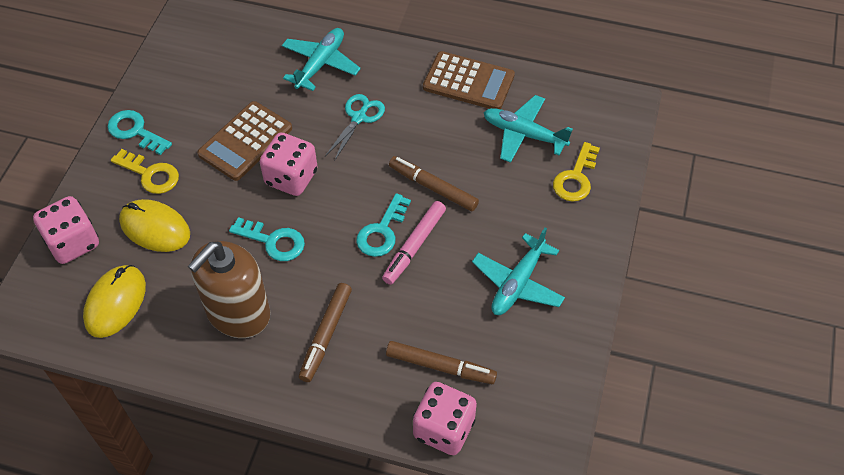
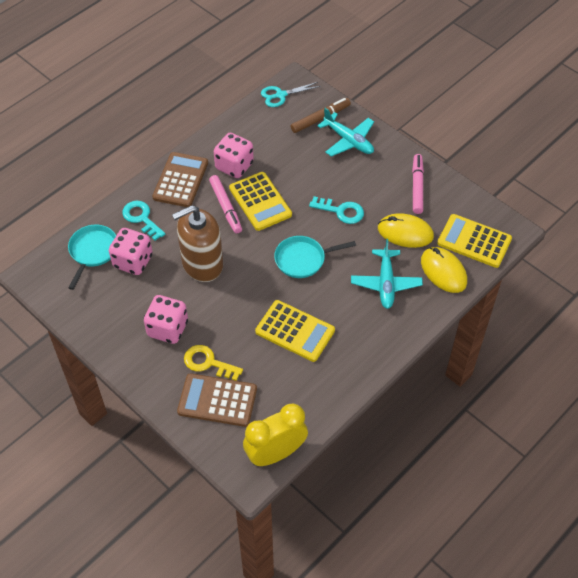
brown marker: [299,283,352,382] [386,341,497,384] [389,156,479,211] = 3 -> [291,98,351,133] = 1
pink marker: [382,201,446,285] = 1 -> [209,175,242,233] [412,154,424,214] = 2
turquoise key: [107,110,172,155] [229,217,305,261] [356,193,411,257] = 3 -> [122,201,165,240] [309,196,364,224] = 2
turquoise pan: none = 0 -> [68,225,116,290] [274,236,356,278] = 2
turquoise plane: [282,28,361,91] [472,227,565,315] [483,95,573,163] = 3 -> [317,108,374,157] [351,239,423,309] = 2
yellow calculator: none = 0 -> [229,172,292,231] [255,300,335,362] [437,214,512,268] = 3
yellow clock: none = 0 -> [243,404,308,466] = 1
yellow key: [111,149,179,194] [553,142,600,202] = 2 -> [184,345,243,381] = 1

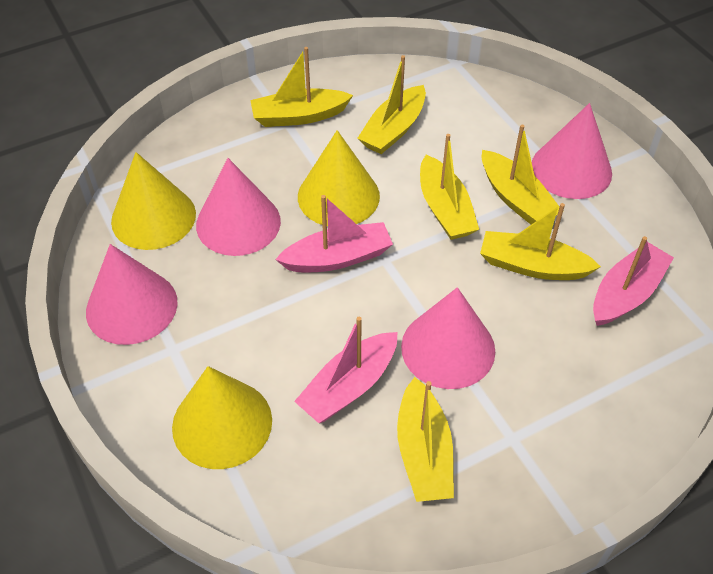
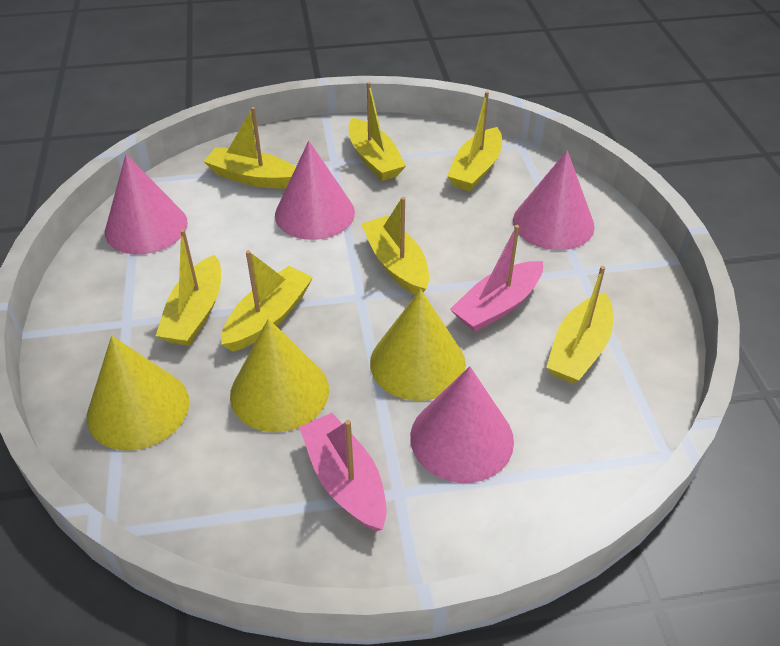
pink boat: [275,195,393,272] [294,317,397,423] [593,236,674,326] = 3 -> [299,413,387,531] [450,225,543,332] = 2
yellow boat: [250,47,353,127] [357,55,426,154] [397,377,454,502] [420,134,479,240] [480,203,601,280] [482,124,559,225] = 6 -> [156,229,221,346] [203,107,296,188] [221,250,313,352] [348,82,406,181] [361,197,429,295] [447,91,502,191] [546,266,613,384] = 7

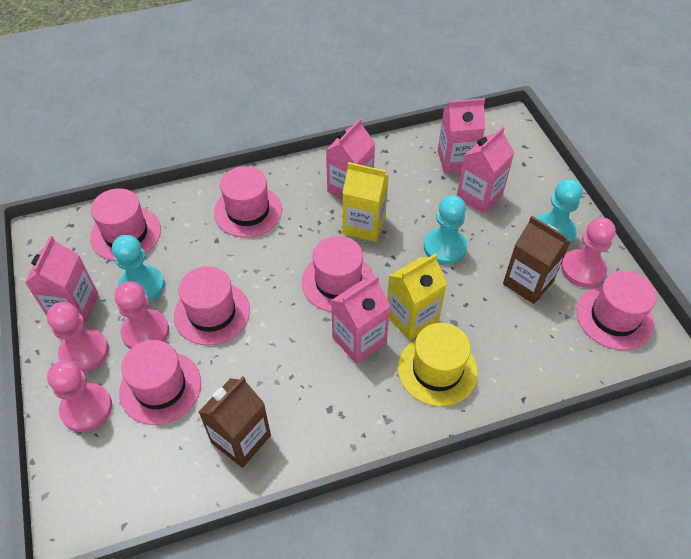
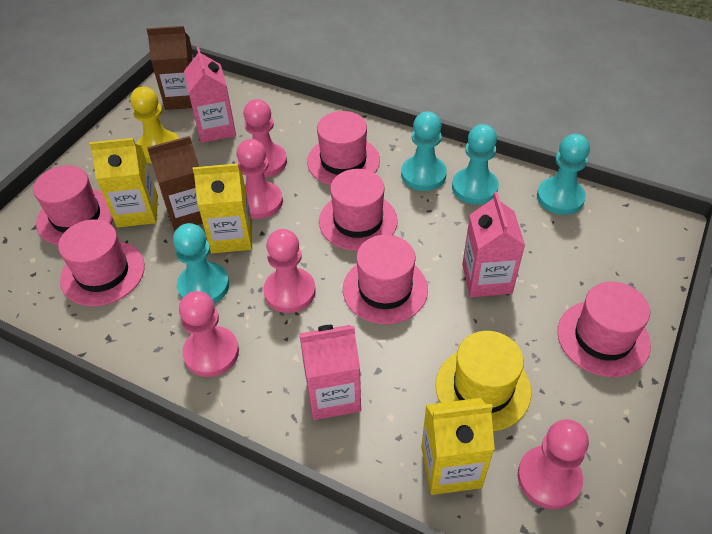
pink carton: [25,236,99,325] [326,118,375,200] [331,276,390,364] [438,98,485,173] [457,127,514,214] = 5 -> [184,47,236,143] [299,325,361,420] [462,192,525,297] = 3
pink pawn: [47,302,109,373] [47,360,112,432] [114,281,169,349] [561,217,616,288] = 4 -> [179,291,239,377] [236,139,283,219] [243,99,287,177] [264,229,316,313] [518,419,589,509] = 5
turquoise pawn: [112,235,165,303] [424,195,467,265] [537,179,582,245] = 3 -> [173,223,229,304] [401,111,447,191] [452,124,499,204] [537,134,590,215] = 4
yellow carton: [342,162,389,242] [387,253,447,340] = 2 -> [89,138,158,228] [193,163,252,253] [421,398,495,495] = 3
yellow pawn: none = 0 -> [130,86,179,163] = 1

==

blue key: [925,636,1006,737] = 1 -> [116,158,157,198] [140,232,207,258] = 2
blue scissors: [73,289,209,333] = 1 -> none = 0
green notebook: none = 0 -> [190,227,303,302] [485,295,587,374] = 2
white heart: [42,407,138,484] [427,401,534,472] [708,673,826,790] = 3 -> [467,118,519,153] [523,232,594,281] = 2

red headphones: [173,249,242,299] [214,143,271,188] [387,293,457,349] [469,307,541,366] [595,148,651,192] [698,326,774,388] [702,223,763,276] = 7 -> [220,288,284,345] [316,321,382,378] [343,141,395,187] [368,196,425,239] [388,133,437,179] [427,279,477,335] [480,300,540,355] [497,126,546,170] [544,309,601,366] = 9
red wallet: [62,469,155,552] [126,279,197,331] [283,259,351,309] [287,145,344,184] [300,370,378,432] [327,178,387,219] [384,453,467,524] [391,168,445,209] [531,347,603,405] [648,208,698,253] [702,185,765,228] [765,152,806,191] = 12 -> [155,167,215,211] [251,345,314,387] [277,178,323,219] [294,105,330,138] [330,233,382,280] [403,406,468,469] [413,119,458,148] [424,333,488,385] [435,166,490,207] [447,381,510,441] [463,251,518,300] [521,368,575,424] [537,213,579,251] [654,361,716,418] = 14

* * *

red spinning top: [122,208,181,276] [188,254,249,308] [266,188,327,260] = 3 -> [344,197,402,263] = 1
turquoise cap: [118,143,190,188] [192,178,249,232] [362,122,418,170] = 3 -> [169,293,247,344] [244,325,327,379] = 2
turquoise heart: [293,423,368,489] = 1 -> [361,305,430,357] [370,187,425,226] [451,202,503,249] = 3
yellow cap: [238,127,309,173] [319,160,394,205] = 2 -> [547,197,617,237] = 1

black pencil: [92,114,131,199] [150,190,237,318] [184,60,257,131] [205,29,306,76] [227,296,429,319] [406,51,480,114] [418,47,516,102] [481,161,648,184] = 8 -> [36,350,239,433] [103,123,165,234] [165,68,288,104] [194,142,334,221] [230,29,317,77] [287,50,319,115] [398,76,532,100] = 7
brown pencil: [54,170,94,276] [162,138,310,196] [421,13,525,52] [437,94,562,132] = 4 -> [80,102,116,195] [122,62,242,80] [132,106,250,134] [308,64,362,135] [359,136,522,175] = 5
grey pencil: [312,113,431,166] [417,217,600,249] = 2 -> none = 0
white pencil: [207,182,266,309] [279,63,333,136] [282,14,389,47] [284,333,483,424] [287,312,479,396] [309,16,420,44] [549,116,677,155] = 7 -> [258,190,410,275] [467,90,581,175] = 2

Aim of the exercise: Give an exact copy of the lines above from the line with "brown marker: [299,283,352,382]" up to and including the line with "turquoise plane: [282,28,361,91]", and leave everything else out.

Written solution:
brown marker: [299,283,352,382] [386,341,497,384] [389,156,479,211] = 3 -> [291,98,351,133] = 1
pink marker: [382,201,446,285] = 1 -> [209,175,242,233] [412,154,424,214] = 2
turquoise key: [107,110,172,155] [229,217,305,261] [356,193,411,257] = 3 -> [122,201,165,240] [309,196,364,224] = 2
turquoise pan: none = 0 -> [68,225,116,290] [274,236,356,278] = 2
turquoise plane: [282,28,361,91] [472,227,565,315] [483,95,573,163] = 3 -> [317,108,374,157] [351,239,423,309] = 2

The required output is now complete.